» Requirement:
Your task is to copy each line of the material that includes "none".

» Record excerpts:

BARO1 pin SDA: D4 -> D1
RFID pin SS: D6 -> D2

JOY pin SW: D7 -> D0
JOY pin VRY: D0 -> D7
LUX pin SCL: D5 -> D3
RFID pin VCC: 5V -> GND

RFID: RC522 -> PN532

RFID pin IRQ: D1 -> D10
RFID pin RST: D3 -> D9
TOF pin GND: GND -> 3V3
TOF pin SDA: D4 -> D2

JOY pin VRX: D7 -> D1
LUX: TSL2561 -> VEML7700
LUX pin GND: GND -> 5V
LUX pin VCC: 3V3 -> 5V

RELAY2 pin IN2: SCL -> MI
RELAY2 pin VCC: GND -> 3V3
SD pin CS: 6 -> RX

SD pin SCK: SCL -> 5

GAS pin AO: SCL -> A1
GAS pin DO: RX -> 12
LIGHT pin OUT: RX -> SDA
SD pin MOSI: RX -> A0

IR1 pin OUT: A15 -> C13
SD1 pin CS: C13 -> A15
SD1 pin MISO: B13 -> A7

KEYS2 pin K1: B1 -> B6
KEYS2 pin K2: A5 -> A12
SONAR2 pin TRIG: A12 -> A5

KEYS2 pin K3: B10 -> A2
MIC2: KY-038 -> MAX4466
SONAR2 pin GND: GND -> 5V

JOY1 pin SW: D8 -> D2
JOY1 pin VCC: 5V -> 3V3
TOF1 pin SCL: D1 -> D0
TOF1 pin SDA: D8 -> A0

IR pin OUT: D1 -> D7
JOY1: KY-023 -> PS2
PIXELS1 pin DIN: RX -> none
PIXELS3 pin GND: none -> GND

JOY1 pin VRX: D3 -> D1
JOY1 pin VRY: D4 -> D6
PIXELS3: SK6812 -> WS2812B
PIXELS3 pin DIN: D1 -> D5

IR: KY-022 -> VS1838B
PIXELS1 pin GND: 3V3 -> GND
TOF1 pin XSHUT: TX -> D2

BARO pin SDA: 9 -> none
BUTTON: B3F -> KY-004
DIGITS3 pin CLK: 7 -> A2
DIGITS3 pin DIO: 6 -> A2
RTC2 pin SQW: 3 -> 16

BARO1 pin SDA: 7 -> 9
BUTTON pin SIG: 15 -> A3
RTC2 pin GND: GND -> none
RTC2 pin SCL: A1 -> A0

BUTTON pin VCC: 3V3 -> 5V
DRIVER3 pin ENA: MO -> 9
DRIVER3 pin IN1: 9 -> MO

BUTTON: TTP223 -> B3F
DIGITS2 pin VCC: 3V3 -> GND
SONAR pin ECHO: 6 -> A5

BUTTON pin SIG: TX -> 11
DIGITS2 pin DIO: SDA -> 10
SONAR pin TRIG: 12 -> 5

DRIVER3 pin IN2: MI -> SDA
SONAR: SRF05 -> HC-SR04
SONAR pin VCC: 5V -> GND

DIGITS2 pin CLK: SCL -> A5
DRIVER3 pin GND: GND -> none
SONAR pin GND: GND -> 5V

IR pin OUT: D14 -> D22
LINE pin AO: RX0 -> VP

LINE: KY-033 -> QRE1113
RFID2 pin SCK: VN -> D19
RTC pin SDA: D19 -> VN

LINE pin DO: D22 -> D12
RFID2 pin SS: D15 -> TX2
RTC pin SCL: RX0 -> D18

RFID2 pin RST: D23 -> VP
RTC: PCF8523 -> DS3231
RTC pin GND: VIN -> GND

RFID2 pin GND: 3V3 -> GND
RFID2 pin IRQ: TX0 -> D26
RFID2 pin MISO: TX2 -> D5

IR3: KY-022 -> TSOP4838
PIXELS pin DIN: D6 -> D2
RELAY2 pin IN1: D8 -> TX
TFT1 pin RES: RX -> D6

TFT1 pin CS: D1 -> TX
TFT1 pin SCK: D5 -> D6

» Response:
PIXELS1 pin DIN: RX -> none
PIXELS3 pin GND: none -> GND
BARO pin SDA: 9 -> none
RTC2 pin GND: GND -> none
DRIVER3 pin GND: GND -> none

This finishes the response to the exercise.